*** Opening DATASET CONTENT ***

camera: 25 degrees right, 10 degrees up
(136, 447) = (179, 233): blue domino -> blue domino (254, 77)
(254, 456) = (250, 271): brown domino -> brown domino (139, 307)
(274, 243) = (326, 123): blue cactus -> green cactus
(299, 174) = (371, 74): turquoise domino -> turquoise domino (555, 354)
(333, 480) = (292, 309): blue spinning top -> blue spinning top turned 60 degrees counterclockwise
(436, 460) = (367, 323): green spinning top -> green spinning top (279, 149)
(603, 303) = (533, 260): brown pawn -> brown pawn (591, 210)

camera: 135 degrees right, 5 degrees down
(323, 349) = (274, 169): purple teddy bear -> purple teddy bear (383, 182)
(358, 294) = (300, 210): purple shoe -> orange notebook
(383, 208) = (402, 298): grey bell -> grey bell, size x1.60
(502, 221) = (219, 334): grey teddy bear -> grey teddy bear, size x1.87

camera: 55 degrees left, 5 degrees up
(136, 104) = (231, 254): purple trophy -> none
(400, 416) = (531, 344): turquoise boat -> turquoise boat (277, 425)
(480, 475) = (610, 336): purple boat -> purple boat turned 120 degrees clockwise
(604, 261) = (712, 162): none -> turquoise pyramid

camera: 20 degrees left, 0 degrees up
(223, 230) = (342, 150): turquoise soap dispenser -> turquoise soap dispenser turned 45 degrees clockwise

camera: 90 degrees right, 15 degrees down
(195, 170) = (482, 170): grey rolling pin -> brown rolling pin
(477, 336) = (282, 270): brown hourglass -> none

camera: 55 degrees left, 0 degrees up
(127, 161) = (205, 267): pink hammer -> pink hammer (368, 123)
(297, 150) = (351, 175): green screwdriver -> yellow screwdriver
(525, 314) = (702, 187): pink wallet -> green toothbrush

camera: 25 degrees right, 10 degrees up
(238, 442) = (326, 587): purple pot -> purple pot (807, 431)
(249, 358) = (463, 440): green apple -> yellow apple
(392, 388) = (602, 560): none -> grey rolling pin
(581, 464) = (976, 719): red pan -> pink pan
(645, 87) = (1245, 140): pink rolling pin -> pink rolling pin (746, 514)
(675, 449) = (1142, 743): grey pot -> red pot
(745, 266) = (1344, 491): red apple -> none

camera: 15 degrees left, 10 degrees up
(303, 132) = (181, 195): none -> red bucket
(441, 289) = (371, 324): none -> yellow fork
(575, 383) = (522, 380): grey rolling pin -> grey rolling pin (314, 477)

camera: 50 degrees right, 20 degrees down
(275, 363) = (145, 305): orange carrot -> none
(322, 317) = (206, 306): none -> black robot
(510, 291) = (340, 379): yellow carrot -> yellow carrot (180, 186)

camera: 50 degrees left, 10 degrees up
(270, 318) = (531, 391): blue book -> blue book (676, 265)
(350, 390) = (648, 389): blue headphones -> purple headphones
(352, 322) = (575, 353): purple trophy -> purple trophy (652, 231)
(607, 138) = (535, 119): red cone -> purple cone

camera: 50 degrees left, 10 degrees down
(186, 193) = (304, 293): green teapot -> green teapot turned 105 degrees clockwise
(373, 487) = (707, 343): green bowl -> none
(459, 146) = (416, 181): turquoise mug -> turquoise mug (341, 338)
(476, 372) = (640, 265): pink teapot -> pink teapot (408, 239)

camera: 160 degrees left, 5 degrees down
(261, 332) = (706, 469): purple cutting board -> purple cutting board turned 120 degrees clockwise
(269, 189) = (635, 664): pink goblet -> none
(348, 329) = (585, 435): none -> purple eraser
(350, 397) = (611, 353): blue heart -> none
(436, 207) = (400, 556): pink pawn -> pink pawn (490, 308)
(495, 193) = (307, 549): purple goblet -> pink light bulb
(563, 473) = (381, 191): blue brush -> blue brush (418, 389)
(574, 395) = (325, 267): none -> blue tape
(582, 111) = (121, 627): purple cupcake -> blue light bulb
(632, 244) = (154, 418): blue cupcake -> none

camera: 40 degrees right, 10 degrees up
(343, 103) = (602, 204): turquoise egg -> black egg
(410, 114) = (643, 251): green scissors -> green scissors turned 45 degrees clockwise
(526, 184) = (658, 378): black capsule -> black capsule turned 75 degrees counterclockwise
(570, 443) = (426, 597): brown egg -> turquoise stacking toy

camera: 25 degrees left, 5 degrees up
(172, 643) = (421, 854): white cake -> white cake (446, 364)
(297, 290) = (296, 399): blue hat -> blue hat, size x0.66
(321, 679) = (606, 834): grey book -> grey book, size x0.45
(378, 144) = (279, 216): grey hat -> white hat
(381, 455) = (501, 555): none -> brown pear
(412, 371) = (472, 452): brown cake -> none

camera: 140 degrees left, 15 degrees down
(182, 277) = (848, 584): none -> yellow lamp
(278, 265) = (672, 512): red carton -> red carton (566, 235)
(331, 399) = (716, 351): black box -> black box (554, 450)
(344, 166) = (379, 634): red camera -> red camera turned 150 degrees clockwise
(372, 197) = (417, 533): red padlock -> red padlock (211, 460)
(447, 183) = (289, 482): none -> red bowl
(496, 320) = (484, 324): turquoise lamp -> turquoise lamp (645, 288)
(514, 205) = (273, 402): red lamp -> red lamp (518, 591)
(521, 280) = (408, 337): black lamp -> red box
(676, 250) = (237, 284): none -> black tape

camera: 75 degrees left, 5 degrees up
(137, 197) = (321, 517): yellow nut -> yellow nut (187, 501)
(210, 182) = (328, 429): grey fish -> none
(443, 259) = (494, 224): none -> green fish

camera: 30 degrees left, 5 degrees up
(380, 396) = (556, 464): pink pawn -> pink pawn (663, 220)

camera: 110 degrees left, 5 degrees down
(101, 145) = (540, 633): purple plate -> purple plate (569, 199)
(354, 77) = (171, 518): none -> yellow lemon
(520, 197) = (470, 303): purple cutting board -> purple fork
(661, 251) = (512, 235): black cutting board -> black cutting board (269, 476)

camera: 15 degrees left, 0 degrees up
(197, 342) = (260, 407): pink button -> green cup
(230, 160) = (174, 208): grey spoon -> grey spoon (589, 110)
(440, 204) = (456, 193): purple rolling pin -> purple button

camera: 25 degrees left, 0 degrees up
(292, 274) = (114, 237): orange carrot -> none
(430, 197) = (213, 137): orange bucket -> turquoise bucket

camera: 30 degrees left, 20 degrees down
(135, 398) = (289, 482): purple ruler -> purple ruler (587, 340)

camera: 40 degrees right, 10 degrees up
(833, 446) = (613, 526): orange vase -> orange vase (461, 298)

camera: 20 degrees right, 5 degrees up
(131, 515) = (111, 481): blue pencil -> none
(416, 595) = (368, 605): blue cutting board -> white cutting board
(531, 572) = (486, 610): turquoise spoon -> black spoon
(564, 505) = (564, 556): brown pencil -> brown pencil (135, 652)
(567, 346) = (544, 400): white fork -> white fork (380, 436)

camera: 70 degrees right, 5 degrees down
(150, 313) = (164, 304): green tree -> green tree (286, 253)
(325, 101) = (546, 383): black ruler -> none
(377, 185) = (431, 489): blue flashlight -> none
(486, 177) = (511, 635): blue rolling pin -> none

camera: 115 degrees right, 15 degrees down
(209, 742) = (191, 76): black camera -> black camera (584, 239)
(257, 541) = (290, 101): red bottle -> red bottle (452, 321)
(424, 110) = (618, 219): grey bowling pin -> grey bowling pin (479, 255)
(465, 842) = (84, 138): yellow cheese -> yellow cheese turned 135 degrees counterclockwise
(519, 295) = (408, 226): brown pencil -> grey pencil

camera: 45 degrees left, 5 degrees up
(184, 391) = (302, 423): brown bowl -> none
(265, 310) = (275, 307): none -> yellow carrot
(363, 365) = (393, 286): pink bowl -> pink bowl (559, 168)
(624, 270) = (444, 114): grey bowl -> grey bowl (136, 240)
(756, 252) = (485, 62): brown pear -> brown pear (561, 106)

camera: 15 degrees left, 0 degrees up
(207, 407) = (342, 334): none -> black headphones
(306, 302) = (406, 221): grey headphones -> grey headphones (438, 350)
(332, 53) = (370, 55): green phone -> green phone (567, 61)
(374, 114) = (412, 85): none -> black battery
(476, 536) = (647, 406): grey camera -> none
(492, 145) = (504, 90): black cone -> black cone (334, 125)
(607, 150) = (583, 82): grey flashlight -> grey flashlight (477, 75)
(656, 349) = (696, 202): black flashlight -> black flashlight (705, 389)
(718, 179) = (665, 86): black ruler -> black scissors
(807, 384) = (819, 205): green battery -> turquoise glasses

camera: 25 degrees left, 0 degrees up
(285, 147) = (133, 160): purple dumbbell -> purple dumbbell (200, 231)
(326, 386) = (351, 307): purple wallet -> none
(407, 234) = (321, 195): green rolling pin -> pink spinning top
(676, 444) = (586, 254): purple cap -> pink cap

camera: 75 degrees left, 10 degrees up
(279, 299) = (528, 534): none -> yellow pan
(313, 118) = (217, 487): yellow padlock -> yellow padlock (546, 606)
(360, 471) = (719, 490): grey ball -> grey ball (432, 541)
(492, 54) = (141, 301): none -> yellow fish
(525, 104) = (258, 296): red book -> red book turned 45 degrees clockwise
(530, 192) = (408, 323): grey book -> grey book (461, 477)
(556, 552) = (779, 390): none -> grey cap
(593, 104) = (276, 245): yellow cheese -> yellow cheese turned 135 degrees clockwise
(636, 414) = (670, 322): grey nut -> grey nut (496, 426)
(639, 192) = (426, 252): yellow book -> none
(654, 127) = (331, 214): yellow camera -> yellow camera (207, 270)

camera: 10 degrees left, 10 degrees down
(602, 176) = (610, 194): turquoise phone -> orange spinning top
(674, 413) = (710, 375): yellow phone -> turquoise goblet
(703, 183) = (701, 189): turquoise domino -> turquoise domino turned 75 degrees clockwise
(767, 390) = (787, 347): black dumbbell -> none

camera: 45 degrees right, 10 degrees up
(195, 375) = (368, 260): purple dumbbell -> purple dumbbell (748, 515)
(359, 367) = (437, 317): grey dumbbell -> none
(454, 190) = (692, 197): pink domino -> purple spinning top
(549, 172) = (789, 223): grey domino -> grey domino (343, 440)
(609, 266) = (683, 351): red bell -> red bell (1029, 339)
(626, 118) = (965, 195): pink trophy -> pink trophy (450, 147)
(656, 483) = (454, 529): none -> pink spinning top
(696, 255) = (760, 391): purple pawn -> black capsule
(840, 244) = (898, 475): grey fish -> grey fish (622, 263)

*** Closing DATASET CONTENT ***

Reproduce the lines above, beginning at the line with "(436, 207) = (400, 556): pink" and stopping after the line with "(410, 114) = (643, 251): green", exactly as they are.

(436, 207) = (400, 556): pink pawn -> pink pawn (490, 308)
(495, 193) = (307, 549): purple goblet -> pink light bulb
(563, 473) = (381, 191): blue brush -> blue brush (418, 389)
(574, 395) = (325, 267): none -> blue tape
(582, 111) = (121, 627): purple cupcake -> blue light bulb
(632, 244) = (154, 418): blue cupcake -> none

camera: 40 degrees right, 10 degrees up
(343, 103) = (602, 204): turquoise egg -> black egg
(410, 114) = (643, 251): green scissors -> green scissors turned 45 degrees clockwise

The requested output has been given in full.